======== RECORDS FOR PROCESSING ========
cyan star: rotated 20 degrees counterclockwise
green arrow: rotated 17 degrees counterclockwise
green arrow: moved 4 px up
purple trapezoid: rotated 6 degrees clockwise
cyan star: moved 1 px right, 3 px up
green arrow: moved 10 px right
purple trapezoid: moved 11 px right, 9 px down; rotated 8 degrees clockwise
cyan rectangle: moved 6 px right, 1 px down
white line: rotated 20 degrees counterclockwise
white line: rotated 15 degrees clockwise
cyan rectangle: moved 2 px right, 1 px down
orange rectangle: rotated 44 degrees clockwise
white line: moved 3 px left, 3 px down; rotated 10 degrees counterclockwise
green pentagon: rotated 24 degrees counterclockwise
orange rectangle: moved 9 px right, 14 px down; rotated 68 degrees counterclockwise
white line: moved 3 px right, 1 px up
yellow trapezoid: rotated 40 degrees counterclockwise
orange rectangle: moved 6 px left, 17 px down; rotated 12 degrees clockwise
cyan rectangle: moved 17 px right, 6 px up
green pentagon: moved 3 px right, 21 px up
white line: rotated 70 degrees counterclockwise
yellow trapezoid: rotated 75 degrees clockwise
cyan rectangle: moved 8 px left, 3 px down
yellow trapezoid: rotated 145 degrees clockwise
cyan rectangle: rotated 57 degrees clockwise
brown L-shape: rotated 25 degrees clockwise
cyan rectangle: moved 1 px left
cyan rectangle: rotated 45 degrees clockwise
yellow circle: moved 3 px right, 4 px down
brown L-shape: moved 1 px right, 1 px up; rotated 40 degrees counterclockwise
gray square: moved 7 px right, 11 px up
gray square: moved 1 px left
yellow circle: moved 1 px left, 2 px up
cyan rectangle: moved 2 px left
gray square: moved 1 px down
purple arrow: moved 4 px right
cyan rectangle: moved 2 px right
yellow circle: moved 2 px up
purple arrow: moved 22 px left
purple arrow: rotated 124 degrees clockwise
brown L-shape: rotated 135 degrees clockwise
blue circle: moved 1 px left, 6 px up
========
- [WHAT YOU SHOULD DO]:
Repeat everything from the beginning of the material down to and including the line that contains "orange rectangle: rotated".

- [WORKED SOLUTION]:
cyan star: rotated 20 degrees counterclockwise
green arrow: rotated 17 degrees counterclockwise
green arrow: moved 4 px up
purple trapezoid: rotated 6 degrees clockwise
cyan star: moved 1 px right, 3 px up
green arrow: moved 10 px right
purple trapezoid: moved 11 px right, 9 px down; rotated 8 degrees clockwise
cyan rectangle: moved 6 px right, 1 px down
white line: rotated 20 degrees counterclockwise
white line: rotated 15 degrees clockwise
cyan rectangle: moved 2 px right, 1 px down
orange rectangle: rotated 44 degrees clockwise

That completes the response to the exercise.